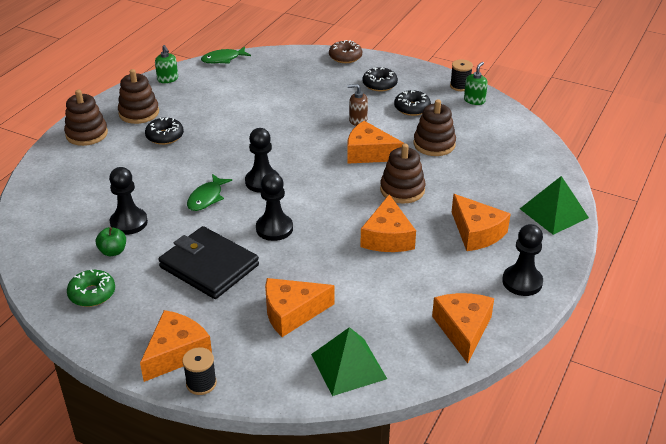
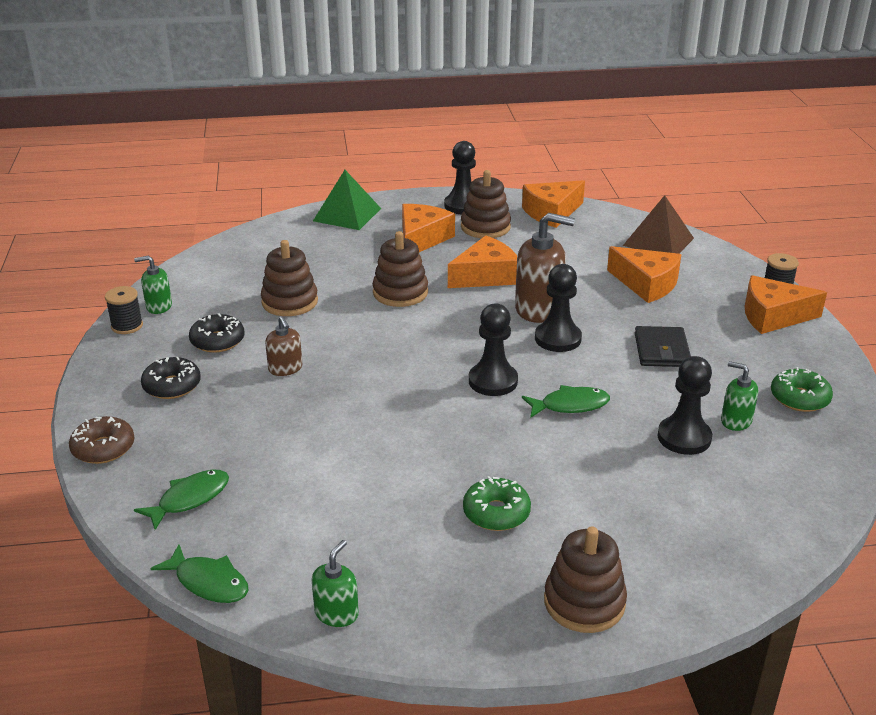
camera: 125 degrees left, 5 degrees down
(113, 251) = (735, 421): green apple -> green soap dispenser
(139, 113) = (469, 580): brown stacking toy -> brown stacking toy (485, 227)
(165, 136) = (496, 513): black donut -> green donut
(209, 266) = (661, 350): black wallet -> black wallet, size x0.62
(280, 67) = (189, 499): none -> green fish
(318, 239) = (538, 309): none -> brown soap dispenser
(348, 366) = (658, 241): green pyramid -> brown pyramid
(369, 153) = (353, 335): orange cheese -> none

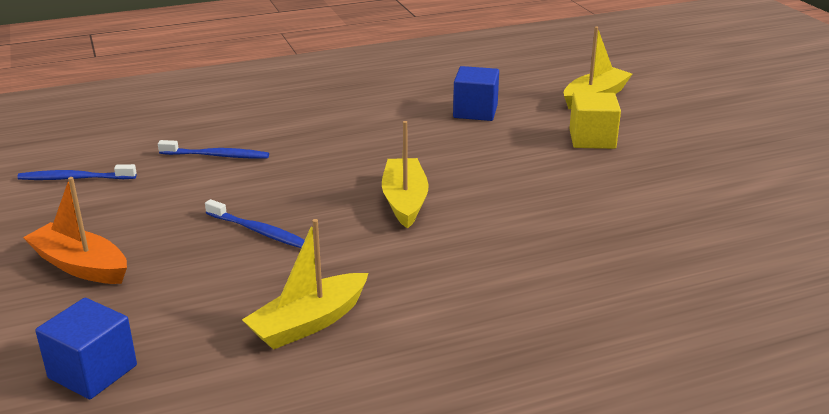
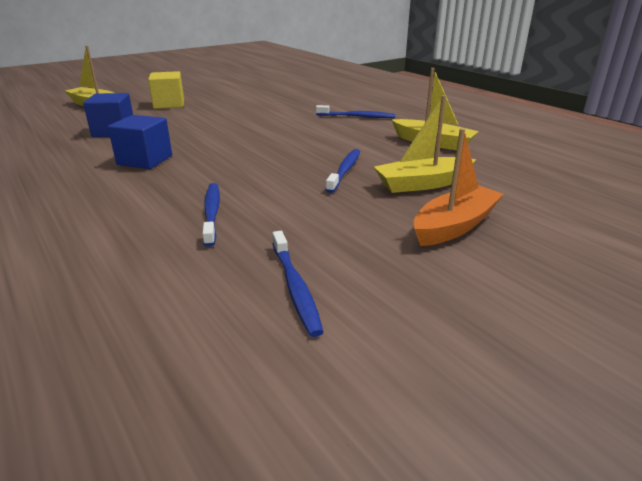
camera: 105 degrees left, 0 degrees up
(80, 265) = (455, 226): orange boat -> orange boat turned 150 degrees counterclockwise
(93, 372) = (551, 186): blue cube -> blue cube (145, 160)
(405, 201) = (274, 137): yellow boat -> yellow boat (422, 184)
(475, 281) = (357, 116): none -> blue toothbrush

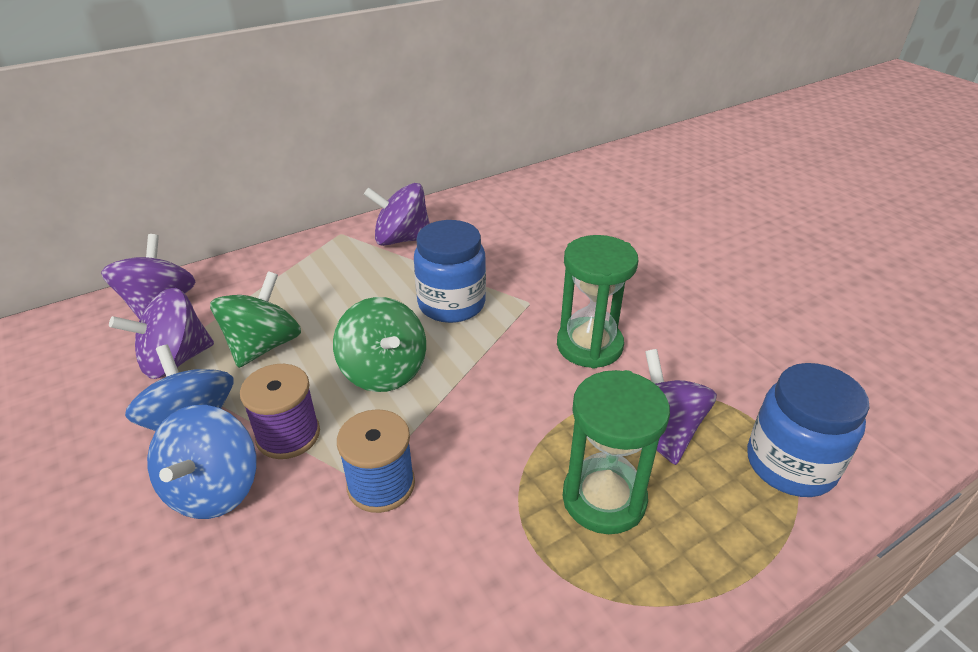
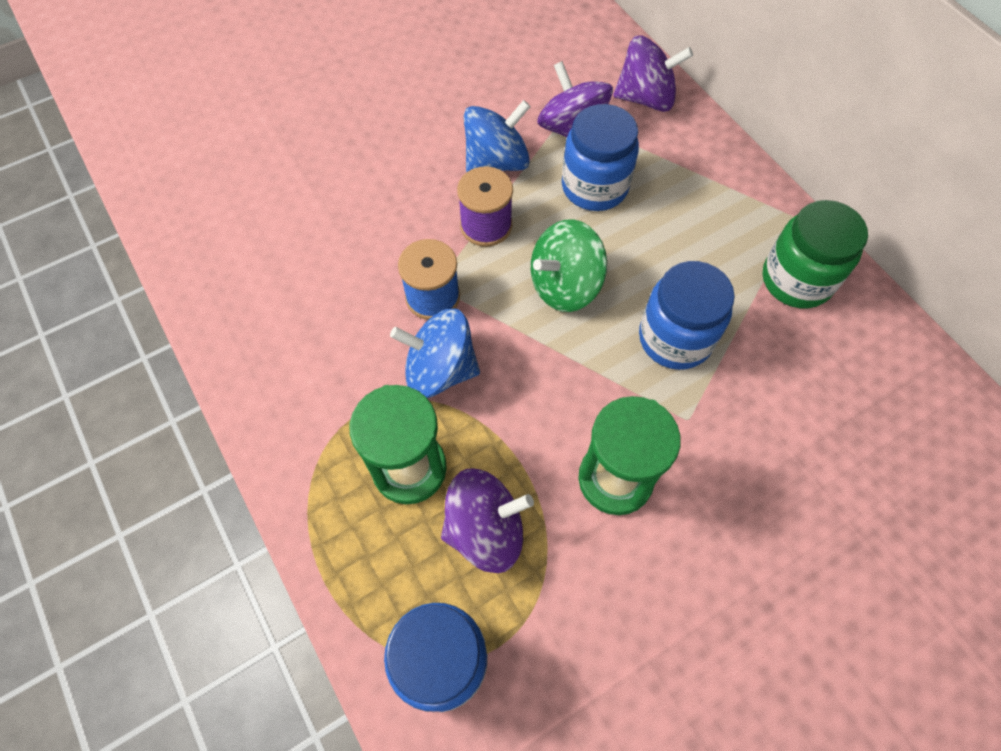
camera: 90 degrees right, 25 degrees up
(214, 489) = (434, 190): blue spinning top -> blue spinning top (440, 369)
(263, 346) = (594, 187): green spinning top -> blue jar
(401, 239) = (796, 280): purple spinning top -> green jar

============

_Job item_
Find the line with "(93, 372) = (551, 186): blue" in the listing and extract it and all lines after it through the end, exactly, without the pictures.

_Written response_
(93, 372) = (551, 186): blue cube -> blue cube (145, 160)
(405, 201) = (274, 137): yellow boat -> yellow boat (422, 184)
(475, 281) = (357, 116): none -> blue toothbrush

camera: 90 degrees right, 25 degrees up
(214, 489) = (434, 190): blue spinning top -> blue spinning top (440, 369)
(263, 346) = (594, 187): green spinning top -> blue jar
(401, 239) = (796, 280): purple spinning top -> green jar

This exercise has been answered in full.